* [Problem details] Go through the records below and set each one down exactly, leaving out any pictures.

____________________

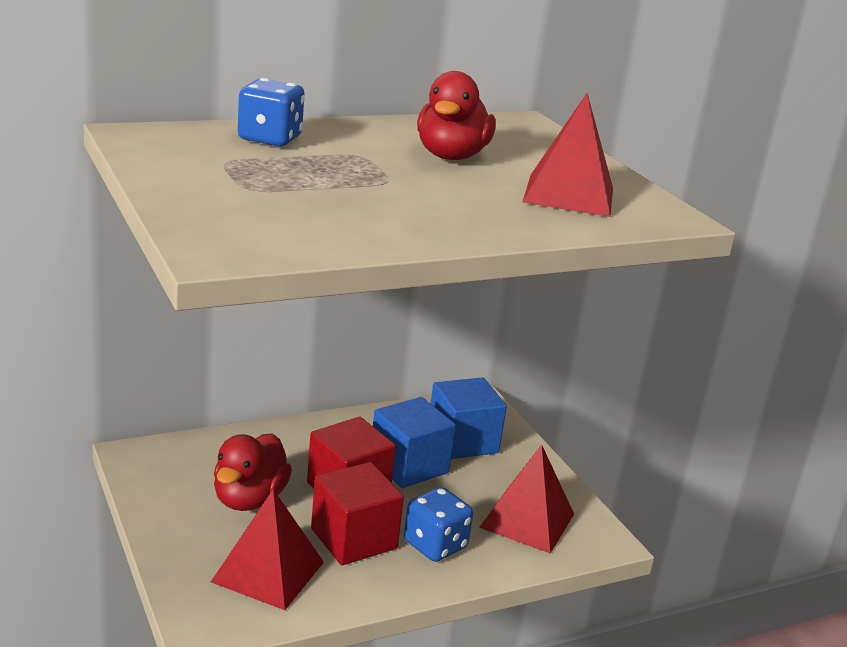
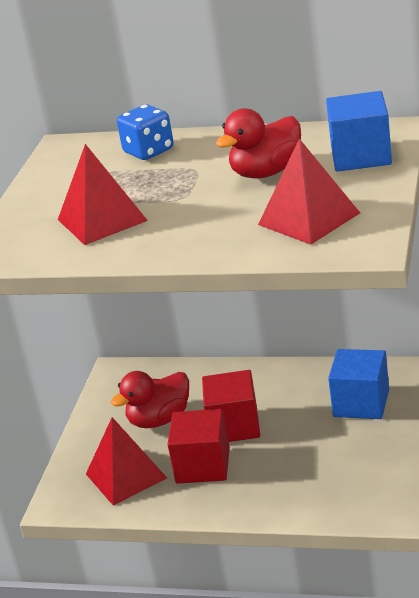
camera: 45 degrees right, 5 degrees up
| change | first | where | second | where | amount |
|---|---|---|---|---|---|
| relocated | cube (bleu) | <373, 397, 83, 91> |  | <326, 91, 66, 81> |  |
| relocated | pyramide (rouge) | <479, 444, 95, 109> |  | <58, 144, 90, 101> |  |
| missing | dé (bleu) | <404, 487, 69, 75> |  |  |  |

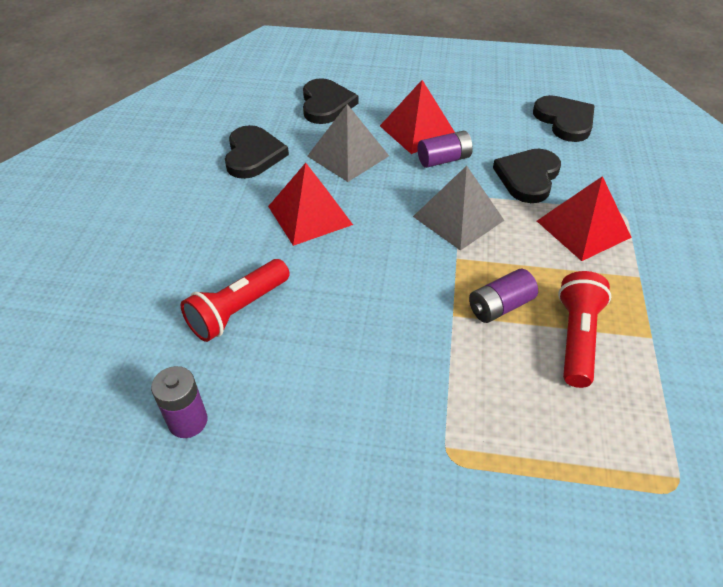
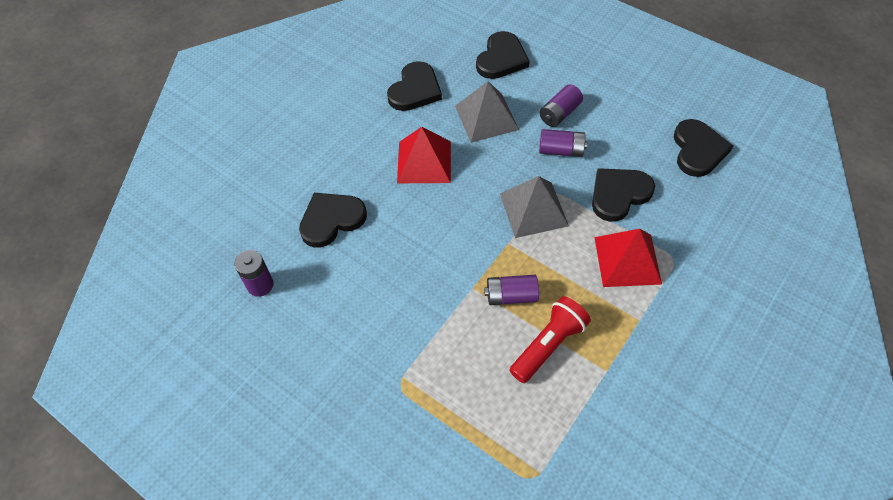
camera: 30 degrees right, 10 degrees up
| change | first | where | second | where | amount |
|---|---|---|---|---|---|
| exchanged | pyramide (rouge) | <380, 80, 75, 74> | pile (violet) | <540, 84, 43, 43> |  |
| exchanged | lampe de poche (rouge) | <181, 259, 109, 83> | cœur (noir) | <299, 193, 68, 55> |  |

____________________

* [Completed exercise]
camera: 45 degrees right, 5 degrees up
| change | first | where | second | where | amount |
|---|---|---|---|---|---|
| relocated | cube (bleu) | <373, 397, 83, 91> |  | <326, 91, 66, 81> |  |
| relocated | pyramide (rouge) | <479, 444, 95, 109> |  | <58, 144, 90, 101> |  |
| missing | dé (bleu) | <404, 487, 69, 75> |  |  |  |

camera: 30 degrees right, 10 degrees up
| change | first | where | second | where | amount |
|---|---|---|---|---|---|
| exchanged | pyramide (rouge) | <380, 80, 75, 74> | pile (violet) | <540, 84, 43, 43> |  |
| exchanged | lampe de poche (rouge) | <181, 259, 109, 83> | cœur (noir) | <299, 193, 68, 55> |  |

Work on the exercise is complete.